Required action: Extract every line from the records below that contains the word "orange".

--- Provided data ---

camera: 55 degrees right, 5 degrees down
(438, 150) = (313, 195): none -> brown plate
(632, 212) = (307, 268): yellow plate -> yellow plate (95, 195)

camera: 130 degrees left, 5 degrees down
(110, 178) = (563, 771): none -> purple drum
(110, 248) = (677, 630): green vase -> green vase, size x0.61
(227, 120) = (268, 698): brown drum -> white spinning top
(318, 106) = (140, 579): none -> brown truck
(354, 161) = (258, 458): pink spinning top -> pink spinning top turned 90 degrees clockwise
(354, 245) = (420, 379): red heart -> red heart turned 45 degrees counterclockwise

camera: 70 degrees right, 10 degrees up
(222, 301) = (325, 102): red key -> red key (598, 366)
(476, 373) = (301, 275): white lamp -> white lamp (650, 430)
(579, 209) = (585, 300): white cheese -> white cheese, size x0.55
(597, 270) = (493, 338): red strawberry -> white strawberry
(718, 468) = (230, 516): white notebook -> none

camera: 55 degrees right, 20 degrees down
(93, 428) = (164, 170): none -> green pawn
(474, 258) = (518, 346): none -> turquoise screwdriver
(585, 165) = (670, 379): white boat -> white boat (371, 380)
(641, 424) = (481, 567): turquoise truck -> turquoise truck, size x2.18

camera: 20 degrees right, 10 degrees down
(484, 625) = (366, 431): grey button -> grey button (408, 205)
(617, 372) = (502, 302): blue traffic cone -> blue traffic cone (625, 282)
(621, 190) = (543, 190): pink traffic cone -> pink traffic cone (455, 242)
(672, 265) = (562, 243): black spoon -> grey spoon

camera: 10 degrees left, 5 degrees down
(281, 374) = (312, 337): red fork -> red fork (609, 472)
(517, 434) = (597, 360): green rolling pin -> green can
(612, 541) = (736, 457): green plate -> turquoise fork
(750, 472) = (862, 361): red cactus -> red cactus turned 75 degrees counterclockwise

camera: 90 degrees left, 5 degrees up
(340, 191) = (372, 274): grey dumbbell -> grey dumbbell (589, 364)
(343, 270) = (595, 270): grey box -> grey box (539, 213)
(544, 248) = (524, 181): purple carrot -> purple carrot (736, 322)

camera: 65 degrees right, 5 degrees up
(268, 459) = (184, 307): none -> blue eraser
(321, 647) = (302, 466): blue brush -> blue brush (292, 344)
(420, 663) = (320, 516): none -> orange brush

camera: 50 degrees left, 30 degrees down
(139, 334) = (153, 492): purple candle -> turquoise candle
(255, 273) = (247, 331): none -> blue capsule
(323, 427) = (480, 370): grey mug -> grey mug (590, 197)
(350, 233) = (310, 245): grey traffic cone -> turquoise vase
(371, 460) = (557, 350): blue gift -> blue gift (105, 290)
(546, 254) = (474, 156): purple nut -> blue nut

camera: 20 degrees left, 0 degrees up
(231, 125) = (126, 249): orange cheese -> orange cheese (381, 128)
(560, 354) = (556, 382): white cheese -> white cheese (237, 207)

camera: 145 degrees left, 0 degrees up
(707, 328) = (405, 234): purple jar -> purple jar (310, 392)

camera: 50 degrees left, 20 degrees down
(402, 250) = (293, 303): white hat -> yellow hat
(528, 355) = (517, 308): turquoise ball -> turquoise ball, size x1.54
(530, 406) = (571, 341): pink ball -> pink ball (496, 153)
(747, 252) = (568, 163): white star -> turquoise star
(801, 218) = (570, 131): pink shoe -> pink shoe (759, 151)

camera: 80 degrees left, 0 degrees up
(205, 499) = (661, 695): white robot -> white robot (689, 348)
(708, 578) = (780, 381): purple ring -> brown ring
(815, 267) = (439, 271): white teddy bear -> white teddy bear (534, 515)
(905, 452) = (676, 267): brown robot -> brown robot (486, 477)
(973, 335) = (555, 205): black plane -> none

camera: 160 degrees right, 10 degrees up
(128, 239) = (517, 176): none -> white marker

---

Answer for this exercise:
(420, 663) = (320, 516): none -> orange brush
(231, 125) = (126, 249): orange cheese -> orange cheese (381, 128)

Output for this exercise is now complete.